Start of The data
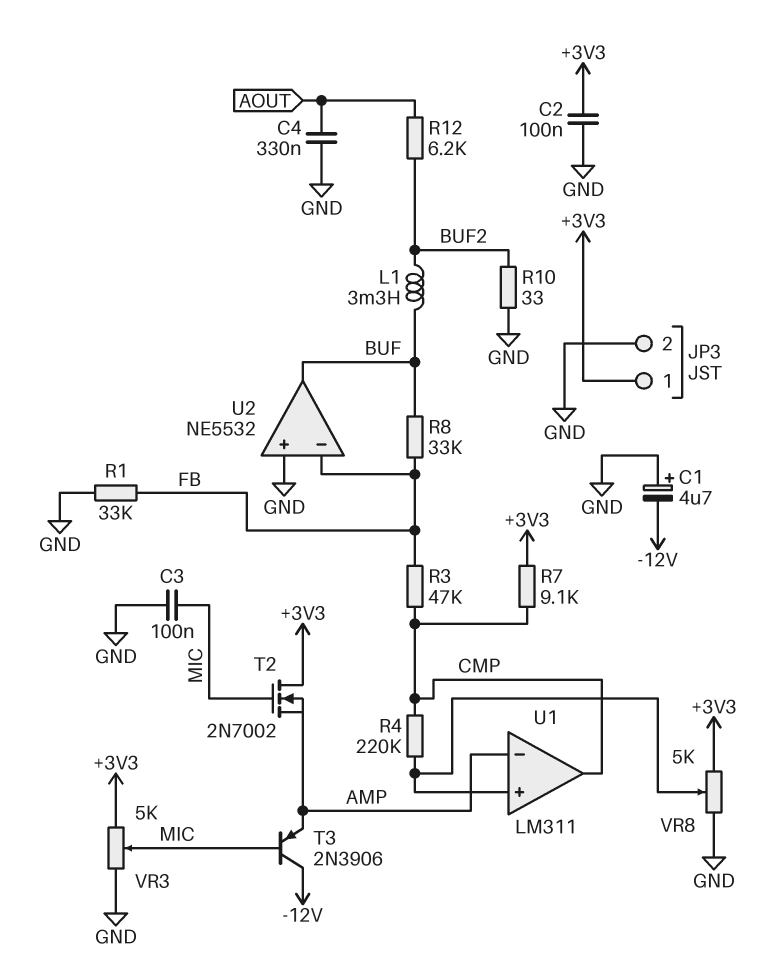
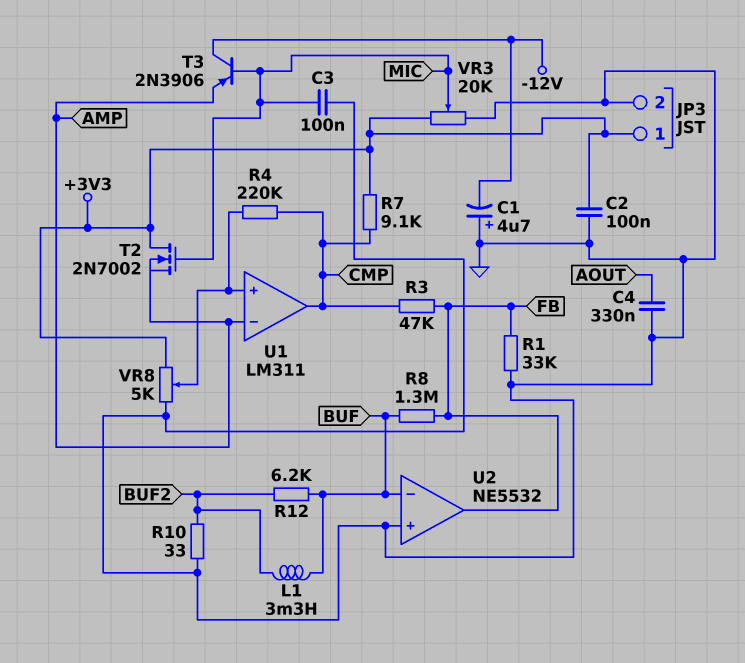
R8: 33k (BUF, FB) -> 1.3M (BUF, FB)
R12: 6.2k (AOUT, BUF2) -> 6.2k (BUF, BUF2)
U2 pin in-: FB -> BUF
U2 pin out: BUF -> FB
VR3: 5k (+3V3, GND, wiper MIC) -> 20k (+3V3, GND, wiper MIC)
End of The data
In your copy of the listing, please omit the pictures and keep every word exact.

§ Solution to this task
R8: 33k (BUF, FB) -> 1.3M (BUF, FB)
R12: 6.2k (AOUT, BUF2) -> 6.2k (BUF, BUF2)
U2 pin in-: FB -> BUF
U2 pin out: BUF -> FB
VR3: 5k (+3V3, GND, wiper MIC) -> 20k (+3V3, GND, wiper MIC)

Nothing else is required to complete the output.